··· PROVIDED MATERIAL ···
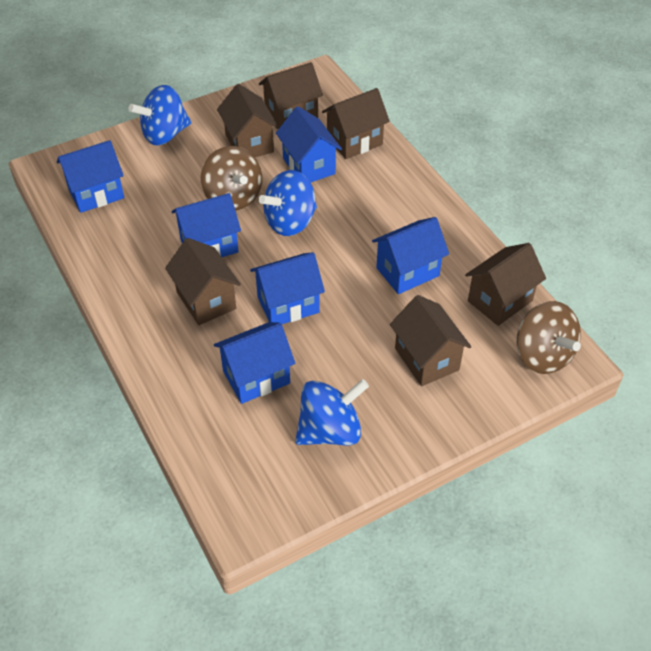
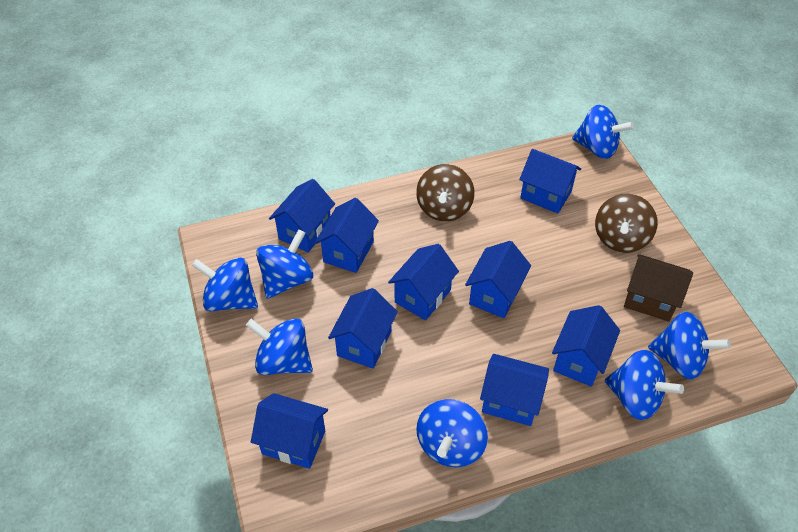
blue house: 6 -> 9
blue spinning top: 3 -> 7
brown house: 6 -> 1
···
I would like the data above transcribed exactly, with its pictures left out.

» ANSWER BOX:
blue house: 6 -> 9
blue spinning top: 3 -> 7
brown house: 6 -> 1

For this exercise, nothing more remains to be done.